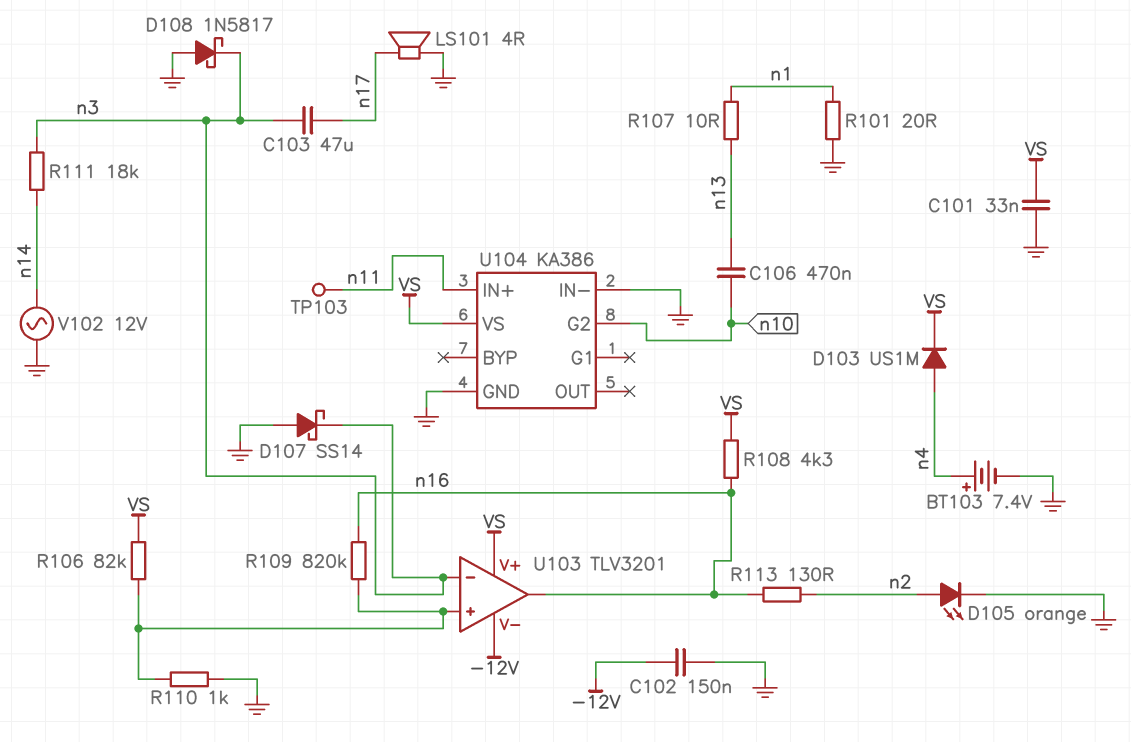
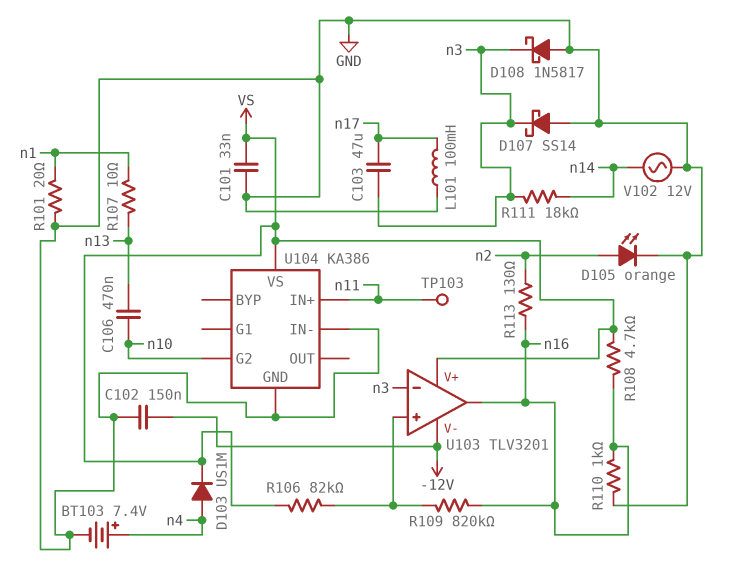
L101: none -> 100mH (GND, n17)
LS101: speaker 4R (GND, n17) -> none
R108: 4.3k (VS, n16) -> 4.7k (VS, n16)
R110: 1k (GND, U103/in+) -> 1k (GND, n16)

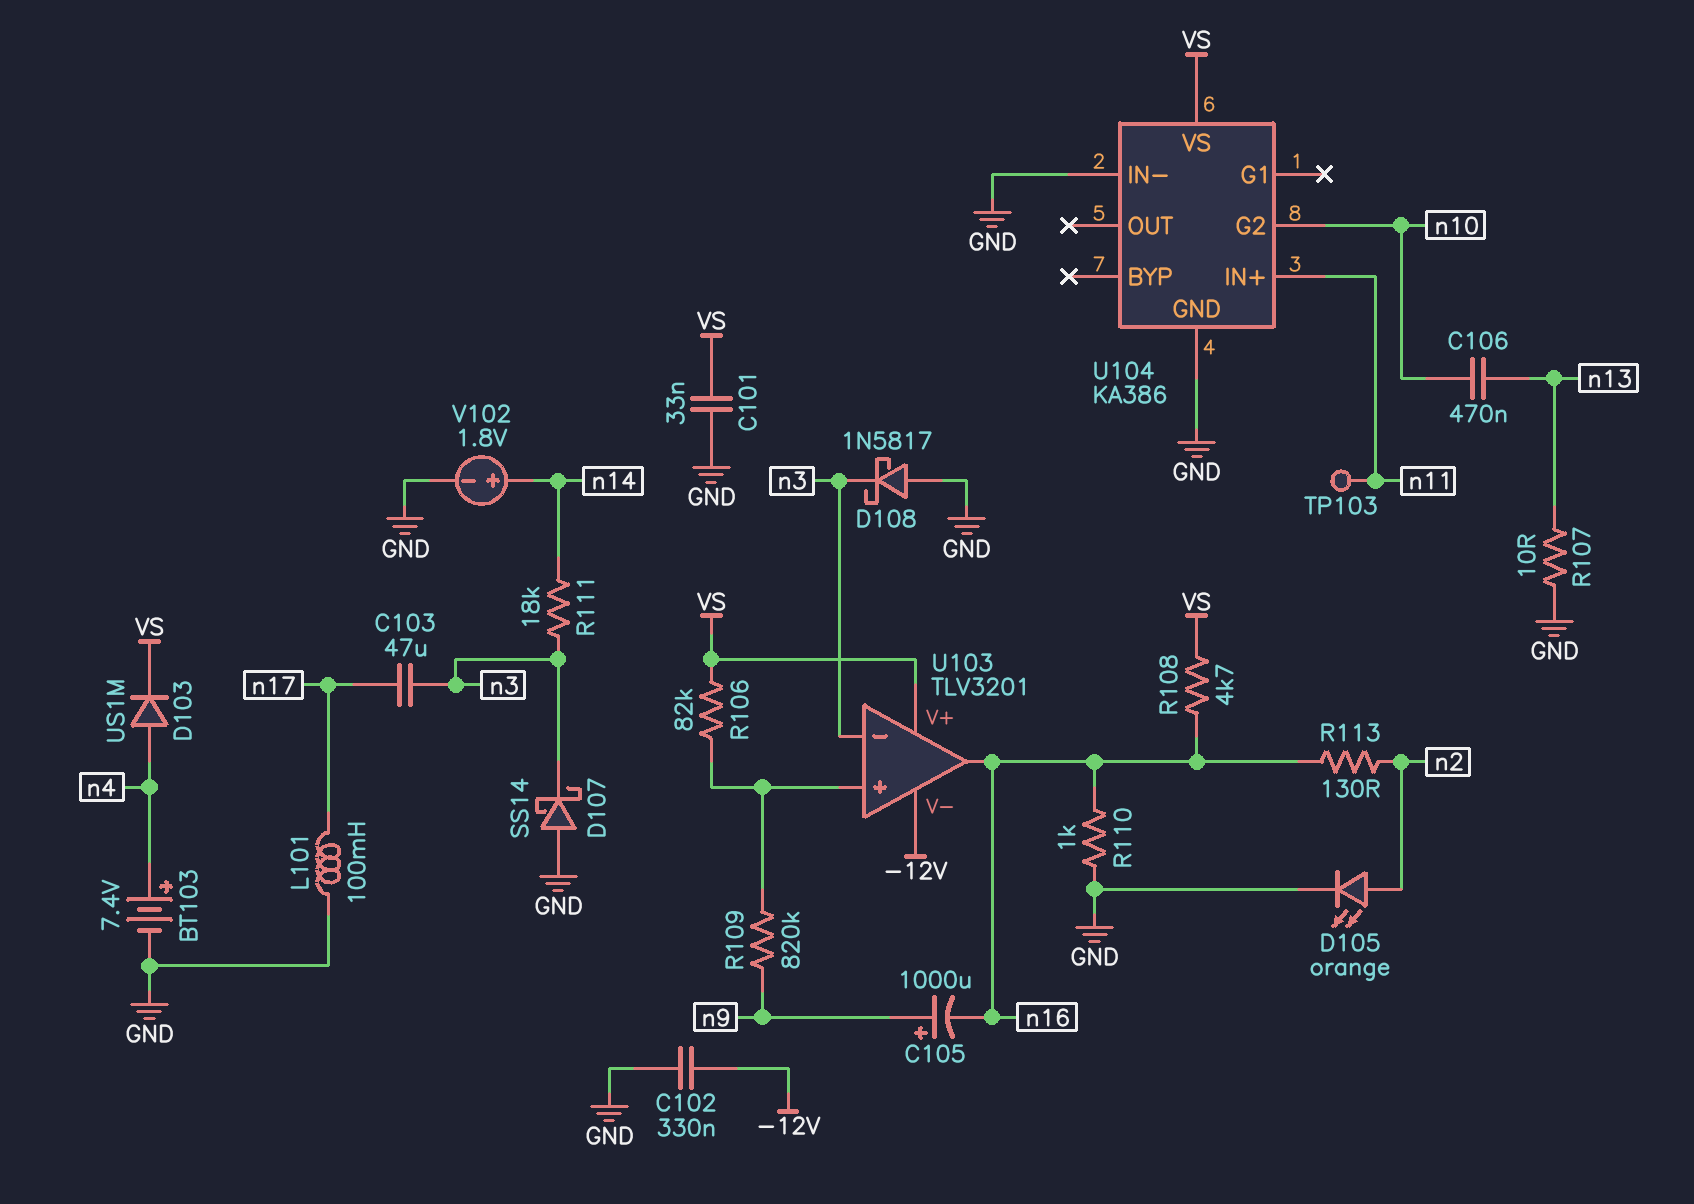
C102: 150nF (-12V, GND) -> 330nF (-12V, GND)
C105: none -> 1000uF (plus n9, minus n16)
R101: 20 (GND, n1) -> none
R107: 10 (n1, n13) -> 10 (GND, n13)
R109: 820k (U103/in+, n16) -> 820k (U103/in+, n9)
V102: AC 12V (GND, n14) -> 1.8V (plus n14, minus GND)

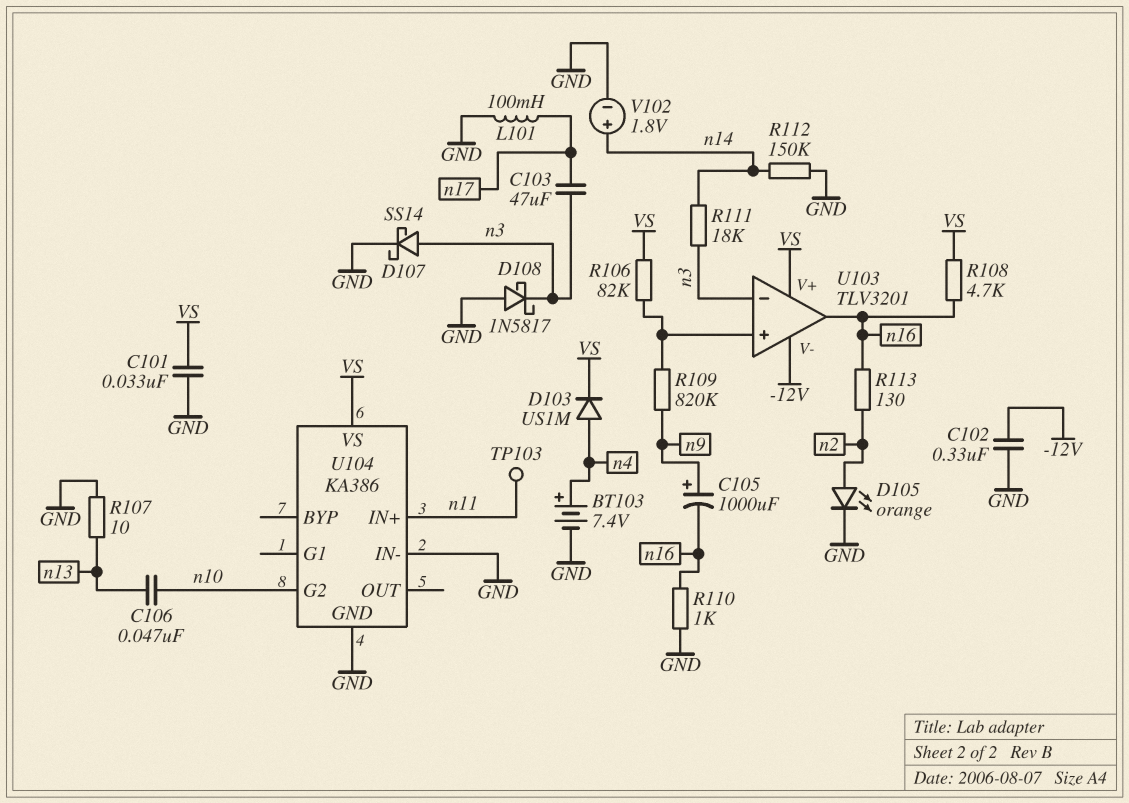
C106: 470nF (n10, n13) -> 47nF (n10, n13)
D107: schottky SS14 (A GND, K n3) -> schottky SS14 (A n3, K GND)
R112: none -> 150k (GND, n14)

* * *

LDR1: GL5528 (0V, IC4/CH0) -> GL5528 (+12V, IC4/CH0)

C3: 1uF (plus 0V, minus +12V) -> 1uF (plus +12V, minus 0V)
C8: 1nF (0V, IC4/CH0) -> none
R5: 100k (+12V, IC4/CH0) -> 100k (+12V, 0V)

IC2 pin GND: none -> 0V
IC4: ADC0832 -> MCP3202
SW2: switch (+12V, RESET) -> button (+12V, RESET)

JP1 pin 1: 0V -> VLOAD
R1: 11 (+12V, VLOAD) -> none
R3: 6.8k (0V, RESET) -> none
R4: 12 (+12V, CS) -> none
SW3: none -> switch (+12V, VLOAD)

• EXERCISE DIRECTIONS
From the records above, quote word for word only the lines beginning at the line that has "R108: 4.3k (VS, n16) -> 4.7k (VS, n16)" and stopping after the line that has "R112: none -> 150k (GND, n14)". Omit the pictures.

• RESULT OF THE TASK
R108: 4.3k (VS, n16) -> 4.7k (VS, n16)
R110: 1k (GND, U103/in+) -> 1k (GND, n16)

C102: 150nF (-12V, GND) -> 330nF (-12V, GND)
C105: none -> 1000uF (plus n9, minus n16)
R101: 20 (GND, n1) -> none
R107: 10 (n1, n13) -> 10 (GND, n13)
R109: 820k (U103/in+, n16) -> 820k (U103/in+, n9)
V102: AC 12V (GND, n14) -> 1.8V (plus n14, minus GND)

C106: 470nF (n10, n13) -> 47nF (n10, n13)
D107: schottky SS14 (A GND, K n3) -> schottky SS14 (A n3, K GND)
R112: none -> 150k (GND, n14)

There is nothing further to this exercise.